◆ Data for the task:
_ _ _ _ _

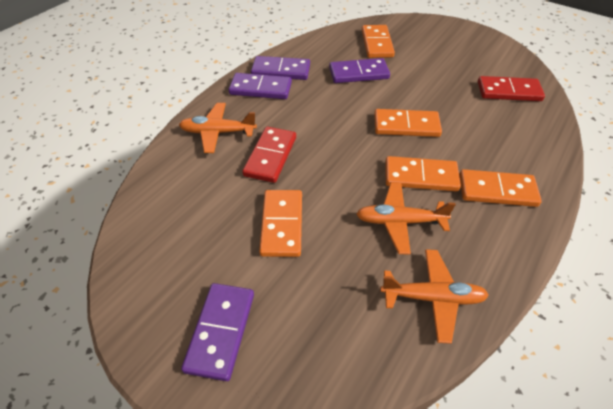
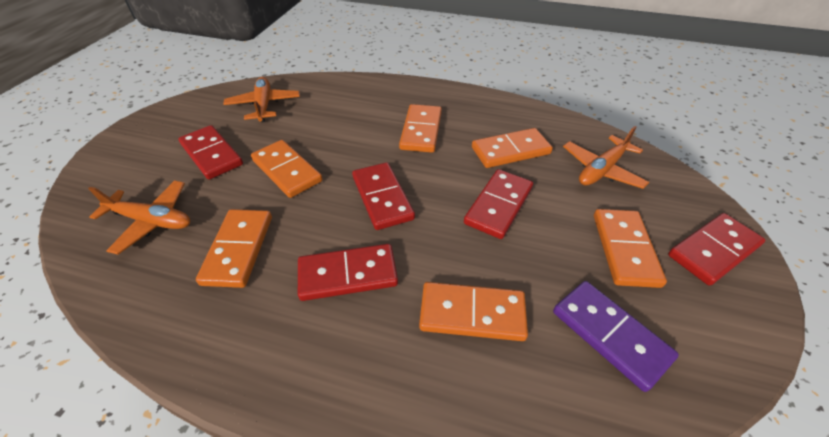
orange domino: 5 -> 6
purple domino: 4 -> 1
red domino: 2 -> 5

_ _ _ _ _

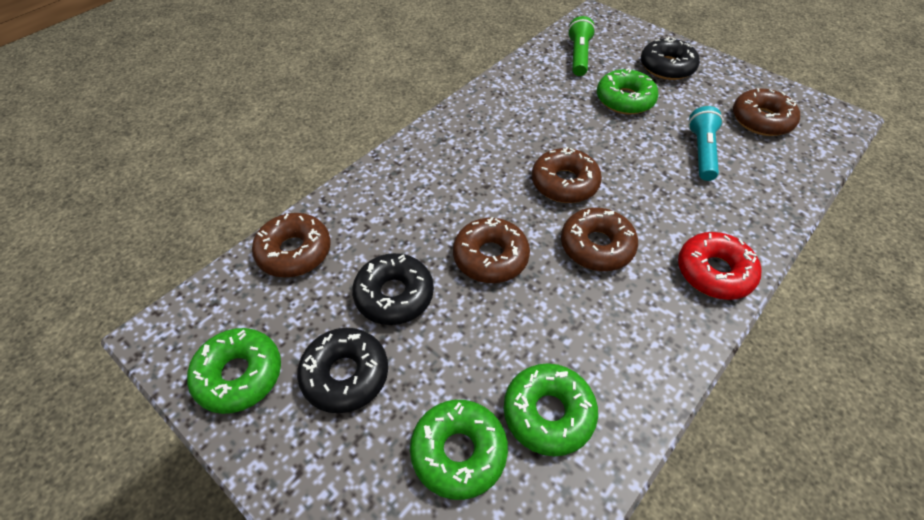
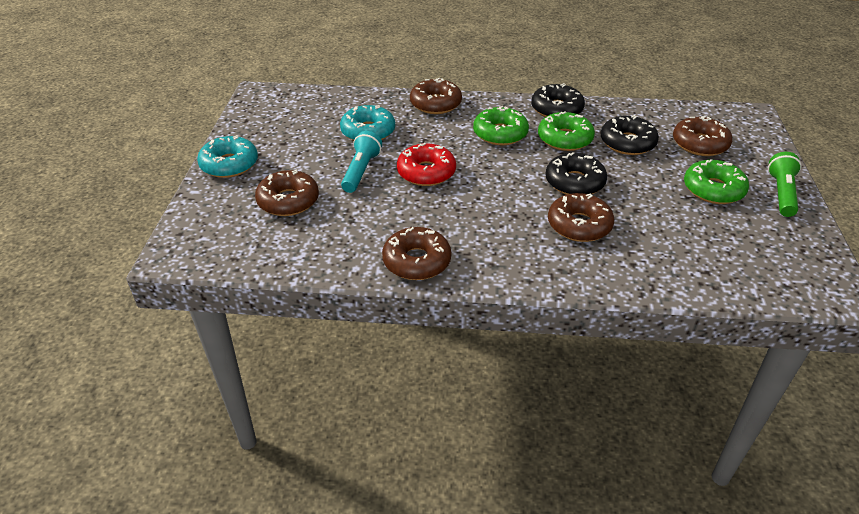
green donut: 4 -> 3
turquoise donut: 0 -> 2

_ _ _ _ _

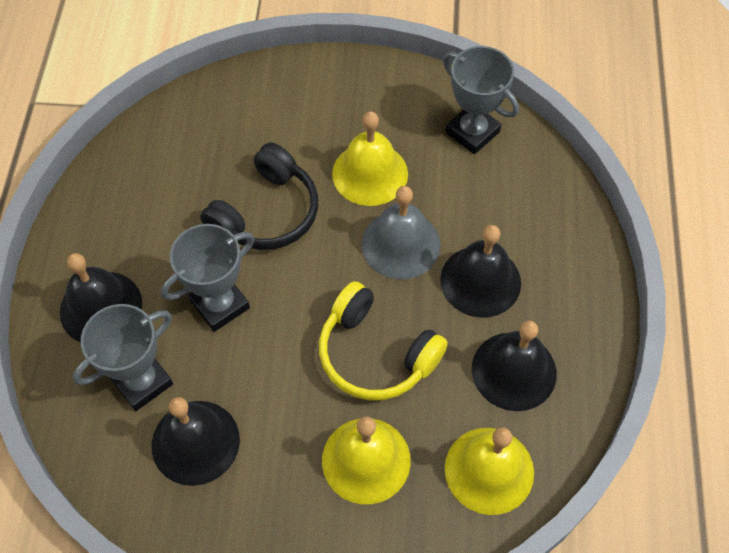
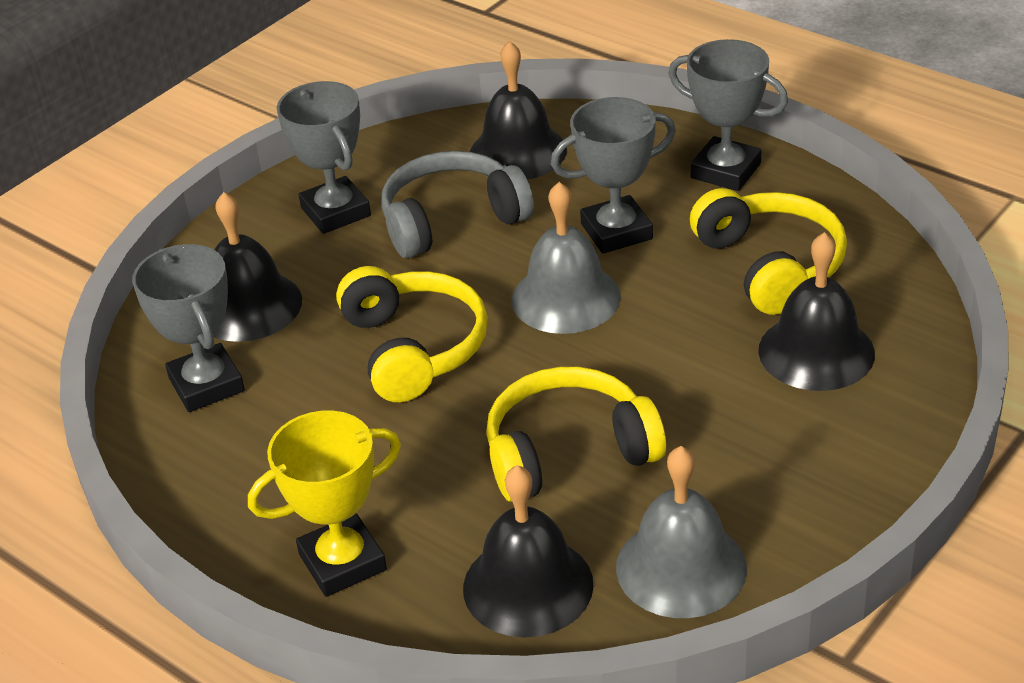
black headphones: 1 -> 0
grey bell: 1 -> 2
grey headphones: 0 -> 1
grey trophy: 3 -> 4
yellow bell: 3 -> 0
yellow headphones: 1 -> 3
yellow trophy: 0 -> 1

_ _ _ _ _

◆ Instructions for the task:
For this task, copy every line of the material in which "domino" appears.

◆ Solution to the problem:
orange domino: 5 -> 6
purple domino: 4 -> 1
red domino: 2 -> 5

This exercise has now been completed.